-- START OF Information given --

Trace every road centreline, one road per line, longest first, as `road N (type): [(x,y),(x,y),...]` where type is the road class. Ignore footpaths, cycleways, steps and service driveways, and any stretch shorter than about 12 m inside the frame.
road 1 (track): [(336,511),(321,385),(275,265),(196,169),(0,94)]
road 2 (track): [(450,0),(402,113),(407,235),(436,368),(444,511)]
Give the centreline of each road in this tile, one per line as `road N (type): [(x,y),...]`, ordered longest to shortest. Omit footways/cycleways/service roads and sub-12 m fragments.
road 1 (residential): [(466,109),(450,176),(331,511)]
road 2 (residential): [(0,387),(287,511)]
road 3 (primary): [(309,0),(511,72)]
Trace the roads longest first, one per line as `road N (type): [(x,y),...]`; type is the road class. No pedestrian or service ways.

-- END OF Information given --
-- START OF Information given --

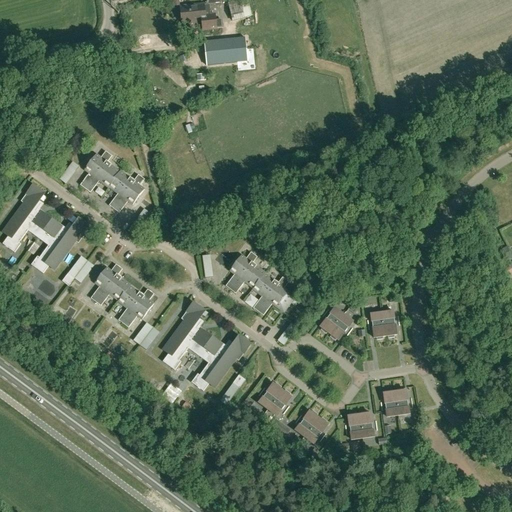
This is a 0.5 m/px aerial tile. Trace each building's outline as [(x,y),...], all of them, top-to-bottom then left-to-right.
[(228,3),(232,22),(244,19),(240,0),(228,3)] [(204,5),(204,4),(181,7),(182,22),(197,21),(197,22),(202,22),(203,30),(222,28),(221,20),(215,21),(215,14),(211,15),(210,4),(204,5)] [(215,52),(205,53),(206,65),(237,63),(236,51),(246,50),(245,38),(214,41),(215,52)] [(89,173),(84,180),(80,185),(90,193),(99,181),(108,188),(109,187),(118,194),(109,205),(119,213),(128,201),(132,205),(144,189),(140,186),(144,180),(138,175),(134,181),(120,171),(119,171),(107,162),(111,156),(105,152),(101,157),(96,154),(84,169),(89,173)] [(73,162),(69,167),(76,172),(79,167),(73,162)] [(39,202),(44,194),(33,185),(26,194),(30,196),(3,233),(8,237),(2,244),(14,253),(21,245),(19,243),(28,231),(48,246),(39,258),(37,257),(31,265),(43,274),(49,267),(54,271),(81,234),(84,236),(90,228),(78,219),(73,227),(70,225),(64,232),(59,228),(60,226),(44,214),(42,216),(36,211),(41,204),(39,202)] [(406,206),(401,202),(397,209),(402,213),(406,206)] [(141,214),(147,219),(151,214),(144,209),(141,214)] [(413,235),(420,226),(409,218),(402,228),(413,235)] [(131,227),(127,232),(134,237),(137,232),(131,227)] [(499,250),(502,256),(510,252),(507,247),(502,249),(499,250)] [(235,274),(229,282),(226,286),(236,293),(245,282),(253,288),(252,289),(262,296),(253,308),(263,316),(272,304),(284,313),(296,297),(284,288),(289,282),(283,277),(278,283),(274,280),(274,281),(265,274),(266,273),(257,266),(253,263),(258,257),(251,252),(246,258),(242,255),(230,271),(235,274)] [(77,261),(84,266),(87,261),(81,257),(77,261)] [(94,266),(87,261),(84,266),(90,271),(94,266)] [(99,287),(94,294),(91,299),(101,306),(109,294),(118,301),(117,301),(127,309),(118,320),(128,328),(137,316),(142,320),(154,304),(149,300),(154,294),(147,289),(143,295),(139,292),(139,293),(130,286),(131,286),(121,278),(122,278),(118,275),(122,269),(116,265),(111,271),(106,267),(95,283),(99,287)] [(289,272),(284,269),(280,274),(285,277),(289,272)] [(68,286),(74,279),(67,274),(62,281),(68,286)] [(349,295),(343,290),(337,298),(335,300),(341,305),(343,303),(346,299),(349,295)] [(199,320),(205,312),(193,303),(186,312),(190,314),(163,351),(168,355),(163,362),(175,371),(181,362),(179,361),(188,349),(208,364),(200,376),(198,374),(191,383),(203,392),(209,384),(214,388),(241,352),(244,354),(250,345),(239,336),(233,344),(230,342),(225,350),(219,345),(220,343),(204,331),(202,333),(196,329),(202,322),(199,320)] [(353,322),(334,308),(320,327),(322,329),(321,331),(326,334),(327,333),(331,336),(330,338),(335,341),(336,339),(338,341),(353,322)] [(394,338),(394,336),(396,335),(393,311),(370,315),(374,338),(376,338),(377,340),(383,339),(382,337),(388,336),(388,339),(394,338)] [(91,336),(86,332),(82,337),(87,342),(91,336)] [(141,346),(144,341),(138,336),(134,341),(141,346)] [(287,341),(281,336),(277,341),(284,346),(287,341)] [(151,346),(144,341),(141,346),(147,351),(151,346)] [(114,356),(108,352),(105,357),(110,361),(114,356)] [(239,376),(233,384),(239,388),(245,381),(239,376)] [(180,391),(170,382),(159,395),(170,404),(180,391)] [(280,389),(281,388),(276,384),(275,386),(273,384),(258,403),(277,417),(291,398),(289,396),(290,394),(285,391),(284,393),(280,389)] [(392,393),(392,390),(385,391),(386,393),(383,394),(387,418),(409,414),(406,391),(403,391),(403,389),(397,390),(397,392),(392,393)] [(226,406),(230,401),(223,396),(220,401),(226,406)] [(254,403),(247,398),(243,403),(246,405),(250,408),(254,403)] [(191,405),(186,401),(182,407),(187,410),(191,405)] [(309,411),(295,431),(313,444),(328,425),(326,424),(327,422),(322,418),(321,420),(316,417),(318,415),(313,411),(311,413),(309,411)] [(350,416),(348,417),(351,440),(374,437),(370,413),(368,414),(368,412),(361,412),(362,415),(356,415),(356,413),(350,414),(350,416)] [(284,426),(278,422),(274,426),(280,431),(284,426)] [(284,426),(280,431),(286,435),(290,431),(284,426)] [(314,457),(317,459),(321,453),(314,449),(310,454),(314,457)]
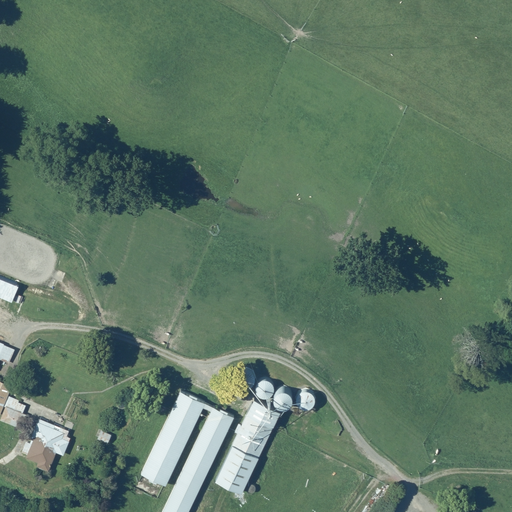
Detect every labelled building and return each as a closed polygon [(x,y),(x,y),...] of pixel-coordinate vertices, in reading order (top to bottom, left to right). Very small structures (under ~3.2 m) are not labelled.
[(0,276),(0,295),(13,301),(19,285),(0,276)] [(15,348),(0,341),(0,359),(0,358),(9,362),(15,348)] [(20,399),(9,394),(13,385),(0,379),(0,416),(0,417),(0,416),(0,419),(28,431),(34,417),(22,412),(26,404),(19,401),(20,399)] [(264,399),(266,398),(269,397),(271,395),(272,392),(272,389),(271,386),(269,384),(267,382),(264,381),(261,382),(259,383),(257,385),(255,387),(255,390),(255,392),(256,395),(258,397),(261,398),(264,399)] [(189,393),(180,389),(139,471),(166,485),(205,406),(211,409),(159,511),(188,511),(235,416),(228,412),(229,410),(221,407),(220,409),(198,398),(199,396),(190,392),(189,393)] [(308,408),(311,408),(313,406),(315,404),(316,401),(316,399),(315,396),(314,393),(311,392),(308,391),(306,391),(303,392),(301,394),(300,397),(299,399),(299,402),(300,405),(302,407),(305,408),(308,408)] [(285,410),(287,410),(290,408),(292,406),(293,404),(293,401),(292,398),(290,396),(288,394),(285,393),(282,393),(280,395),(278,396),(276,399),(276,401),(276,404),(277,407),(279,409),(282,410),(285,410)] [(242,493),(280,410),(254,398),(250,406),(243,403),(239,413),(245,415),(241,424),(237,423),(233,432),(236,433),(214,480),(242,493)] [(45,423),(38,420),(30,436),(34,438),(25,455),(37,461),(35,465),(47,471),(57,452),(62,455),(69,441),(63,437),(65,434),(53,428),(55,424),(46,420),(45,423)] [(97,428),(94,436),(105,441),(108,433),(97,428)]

-- END OF Information given --
-- START OF Information given --

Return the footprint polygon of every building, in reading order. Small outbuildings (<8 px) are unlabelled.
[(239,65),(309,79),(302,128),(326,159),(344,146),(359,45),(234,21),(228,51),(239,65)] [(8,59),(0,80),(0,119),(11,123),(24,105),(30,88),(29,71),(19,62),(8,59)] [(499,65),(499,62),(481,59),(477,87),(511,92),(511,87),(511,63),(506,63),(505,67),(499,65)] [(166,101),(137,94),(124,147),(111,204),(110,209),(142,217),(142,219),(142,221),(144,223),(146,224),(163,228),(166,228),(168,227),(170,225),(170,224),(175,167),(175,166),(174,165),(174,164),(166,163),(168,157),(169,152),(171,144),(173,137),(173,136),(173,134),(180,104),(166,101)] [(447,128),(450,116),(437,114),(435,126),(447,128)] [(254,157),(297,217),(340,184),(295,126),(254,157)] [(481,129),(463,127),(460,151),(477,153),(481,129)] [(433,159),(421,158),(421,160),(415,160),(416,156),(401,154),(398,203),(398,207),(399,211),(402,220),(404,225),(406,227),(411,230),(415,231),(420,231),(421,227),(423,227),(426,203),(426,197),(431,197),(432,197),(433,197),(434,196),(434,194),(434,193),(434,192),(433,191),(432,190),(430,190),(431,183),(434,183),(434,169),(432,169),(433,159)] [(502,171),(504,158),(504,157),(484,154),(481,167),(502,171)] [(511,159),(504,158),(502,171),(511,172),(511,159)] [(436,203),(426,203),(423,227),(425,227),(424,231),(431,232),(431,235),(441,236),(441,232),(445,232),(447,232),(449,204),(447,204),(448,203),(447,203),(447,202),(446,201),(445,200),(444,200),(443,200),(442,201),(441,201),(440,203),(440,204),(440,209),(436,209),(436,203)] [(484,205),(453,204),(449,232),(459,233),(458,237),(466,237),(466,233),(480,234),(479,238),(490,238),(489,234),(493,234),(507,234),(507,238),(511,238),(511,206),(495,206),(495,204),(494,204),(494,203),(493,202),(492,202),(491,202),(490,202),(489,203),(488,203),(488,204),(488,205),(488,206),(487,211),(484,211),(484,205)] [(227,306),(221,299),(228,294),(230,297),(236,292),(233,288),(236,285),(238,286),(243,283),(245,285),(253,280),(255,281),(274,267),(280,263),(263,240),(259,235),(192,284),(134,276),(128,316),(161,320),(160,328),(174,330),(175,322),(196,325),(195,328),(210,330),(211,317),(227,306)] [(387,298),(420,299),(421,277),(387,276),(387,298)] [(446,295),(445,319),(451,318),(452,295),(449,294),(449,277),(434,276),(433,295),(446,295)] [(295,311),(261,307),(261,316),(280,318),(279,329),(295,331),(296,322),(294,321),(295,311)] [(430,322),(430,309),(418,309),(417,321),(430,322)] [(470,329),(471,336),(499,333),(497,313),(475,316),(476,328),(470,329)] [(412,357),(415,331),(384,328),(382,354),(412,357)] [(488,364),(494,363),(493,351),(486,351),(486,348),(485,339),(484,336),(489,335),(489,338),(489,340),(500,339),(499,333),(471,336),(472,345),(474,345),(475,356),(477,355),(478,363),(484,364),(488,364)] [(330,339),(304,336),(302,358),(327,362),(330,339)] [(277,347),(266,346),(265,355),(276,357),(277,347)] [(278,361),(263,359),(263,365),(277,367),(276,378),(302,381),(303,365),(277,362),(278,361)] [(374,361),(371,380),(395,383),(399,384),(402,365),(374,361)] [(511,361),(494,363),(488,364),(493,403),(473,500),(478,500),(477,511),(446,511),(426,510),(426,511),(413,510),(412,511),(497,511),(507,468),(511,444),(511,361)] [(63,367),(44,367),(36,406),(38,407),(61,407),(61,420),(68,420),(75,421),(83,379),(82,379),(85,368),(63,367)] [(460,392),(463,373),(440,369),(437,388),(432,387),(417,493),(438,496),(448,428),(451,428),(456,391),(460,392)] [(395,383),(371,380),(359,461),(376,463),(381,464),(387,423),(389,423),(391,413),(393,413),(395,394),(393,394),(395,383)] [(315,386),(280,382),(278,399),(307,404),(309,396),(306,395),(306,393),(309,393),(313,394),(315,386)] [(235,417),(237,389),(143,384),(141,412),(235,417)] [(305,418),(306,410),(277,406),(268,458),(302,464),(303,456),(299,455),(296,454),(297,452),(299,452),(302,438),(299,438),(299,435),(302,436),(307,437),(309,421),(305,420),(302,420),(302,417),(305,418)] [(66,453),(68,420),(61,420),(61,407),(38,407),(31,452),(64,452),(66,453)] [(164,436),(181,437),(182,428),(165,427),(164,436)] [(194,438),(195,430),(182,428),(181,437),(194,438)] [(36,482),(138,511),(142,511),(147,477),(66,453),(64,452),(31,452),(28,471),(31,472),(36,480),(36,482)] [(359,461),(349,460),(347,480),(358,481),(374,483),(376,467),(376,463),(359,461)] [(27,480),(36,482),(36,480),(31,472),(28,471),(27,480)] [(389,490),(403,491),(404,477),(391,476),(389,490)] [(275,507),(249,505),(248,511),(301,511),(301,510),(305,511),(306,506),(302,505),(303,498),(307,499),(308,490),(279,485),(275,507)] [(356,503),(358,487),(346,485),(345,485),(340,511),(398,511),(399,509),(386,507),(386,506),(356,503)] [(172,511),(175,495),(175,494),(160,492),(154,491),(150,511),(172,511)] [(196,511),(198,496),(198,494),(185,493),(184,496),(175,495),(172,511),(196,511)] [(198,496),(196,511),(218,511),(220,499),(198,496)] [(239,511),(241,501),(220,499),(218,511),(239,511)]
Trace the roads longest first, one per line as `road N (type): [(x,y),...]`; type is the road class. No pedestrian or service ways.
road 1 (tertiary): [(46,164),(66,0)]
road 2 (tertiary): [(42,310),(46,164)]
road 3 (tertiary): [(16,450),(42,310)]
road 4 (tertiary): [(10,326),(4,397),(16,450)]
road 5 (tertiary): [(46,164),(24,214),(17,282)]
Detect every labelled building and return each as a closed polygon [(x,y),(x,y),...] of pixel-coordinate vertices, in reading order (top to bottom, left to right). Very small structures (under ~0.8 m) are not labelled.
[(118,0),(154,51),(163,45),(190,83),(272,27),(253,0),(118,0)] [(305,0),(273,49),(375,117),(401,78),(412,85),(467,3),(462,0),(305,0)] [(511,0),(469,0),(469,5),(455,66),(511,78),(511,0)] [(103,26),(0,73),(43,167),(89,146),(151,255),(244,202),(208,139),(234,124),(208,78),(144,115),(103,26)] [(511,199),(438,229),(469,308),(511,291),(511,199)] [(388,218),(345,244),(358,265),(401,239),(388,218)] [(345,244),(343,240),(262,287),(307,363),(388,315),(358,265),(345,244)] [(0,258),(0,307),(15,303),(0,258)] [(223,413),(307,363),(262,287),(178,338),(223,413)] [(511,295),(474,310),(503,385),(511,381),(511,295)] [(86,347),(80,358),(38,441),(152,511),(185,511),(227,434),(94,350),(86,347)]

-- END OF Information given --

Can you lay out the records from the line containing "Trace every road" through the line containing "road 1 (track): [(336,511),(321,385),(275,265),(196,169),(0,94)]" as a two-column CSV with the columns input and output? Put each record's text in input and the answer that follows it in output, with each field quoted and line breaks replaced by spaces.

> [Expected output]
input,output
"Trace every road centreline, one road per line, longest first, as `road N (type): [(x,y),(x,y),...]` where type is the road class. Ignore footpaths, cycleways, steps and service driveways, and any stretch shorter than about 12 m inside the frame.","road 1 (track): [(336,511),(321,385),(275,265),(196,169),(0,94)]"